▸ **WORK TO COMPLETE**:
Copy every line of the records that includes the word "grey".

*** INFORMATION SUPPLIED

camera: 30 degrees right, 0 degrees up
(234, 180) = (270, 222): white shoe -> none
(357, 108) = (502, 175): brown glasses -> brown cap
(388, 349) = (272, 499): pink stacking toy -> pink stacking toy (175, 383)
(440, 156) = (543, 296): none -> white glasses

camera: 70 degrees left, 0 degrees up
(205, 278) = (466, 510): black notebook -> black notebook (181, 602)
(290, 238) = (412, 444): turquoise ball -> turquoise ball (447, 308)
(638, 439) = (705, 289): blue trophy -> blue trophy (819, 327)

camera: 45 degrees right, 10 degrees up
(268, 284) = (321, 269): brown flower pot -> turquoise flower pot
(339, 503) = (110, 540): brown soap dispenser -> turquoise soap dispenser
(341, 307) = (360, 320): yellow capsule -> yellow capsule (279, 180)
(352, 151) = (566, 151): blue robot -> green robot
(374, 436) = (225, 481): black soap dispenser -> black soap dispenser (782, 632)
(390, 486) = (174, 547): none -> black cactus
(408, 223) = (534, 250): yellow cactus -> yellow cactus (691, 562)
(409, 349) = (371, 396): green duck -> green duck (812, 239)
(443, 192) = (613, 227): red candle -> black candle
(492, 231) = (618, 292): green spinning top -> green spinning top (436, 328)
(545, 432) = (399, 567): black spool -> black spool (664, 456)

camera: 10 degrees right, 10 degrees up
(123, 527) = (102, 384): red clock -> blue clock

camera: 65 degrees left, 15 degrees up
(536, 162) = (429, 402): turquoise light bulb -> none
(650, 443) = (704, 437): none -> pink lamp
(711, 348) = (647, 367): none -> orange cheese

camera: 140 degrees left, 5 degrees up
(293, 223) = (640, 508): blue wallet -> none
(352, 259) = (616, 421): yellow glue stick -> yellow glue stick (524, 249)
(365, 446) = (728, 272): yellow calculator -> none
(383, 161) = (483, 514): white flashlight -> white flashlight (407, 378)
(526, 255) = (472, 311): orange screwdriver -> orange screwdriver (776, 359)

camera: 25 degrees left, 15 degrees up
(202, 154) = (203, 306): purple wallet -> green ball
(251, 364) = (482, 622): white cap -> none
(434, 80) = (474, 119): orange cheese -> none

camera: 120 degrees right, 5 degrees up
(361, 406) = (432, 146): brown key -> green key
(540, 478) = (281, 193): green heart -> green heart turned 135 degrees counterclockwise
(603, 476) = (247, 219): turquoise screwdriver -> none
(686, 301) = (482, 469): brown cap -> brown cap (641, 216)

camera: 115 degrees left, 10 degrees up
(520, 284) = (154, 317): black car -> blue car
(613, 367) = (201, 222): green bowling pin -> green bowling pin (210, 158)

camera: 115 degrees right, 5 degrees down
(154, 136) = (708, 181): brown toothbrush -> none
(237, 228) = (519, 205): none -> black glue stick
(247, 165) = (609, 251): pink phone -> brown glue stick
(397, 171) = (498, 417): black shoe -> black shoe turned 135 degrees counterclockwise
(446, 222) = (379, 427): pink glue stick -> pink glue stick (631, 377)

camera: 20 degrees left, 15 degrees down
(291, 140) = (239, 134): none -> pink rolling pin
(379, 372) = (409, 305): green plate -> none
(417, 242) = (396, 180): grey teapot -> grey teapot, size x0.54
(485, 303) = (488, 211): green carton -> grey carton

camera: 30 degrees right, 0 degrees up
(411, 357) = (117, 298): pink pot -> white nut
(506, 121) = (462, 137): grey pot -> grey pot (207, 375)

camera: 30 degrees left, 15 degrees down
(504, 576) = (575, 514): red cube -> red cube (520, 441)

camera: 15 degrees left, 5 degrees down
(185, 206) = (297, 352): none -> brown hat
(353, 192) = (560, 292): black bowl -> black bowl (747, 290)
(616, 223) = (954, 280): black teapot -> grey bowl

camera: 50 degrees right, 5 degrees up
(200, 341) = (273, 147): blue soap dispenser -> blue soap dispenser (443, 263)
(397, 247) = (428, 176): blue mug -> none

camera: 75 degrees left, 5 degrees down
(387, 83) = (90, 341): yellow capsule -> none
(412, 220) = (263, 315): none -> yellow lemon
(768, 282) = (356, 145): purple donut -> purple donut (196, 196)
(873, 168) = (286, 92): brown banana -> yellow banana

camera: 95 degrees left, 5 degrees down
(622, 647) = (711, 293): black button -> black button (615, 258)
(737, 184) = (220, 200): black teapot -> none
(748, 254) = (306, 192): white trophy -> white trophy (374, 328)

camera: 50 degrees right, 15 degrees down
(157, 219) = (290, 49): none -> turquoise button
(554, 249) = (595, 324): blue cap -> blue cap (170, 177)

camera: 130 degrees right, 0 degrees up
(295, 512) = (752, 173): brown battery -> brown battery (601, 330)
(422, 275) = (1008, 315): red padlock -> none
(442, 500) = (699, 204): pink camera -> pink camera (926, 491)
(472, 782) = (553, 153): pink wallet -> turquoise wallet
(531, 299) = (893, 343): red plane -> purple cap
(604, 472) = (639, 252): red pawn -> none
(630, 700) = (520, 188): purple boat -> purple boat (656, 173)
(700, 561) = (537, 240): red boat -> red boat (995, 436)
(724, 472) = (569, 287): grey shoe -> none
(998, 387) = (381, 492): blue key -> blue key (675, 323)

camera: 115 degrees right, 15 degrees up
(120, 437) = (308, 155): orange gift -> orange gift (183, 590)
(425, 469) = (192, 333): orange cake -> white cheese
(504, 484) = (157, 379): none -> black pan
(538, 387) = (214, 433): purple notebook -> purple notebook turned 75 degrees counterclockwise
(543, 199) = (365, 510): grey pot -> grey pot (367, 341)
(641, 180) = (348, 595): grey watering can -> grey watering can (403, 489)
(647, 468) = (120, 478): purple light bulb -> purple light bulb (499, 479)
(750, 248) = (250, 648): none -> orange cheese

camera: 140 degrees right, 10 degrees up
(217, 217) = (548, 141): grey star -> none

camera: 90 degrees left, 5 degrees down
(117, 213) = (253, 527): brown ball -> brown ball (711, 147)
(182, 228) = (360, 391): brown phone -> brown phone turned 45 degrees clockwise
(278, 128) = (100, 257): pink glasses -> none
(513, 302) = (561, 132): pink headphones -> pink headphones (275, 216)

******

▸ **SOLUTION**:
(417, 242) = (396, 180): grey teapot -> grey teapot, size x0.54
(485, 303) = (488, 211): green carton -> grey carton
(506, 121) = (462, 137): grey pot -> grey pot (207, 375)
(616, 223) = (954, 280): black teapot -> grey bowl
(724, 472) = (569, 287): grey shoe -> none
(543, 199) = (365, 510): grey pot -> grey pot (367, 341)
(641, 180) = (348, 595): grey watering can -> grey watering can (403, 489)
(217, 217) = (548, 141): grey star -> none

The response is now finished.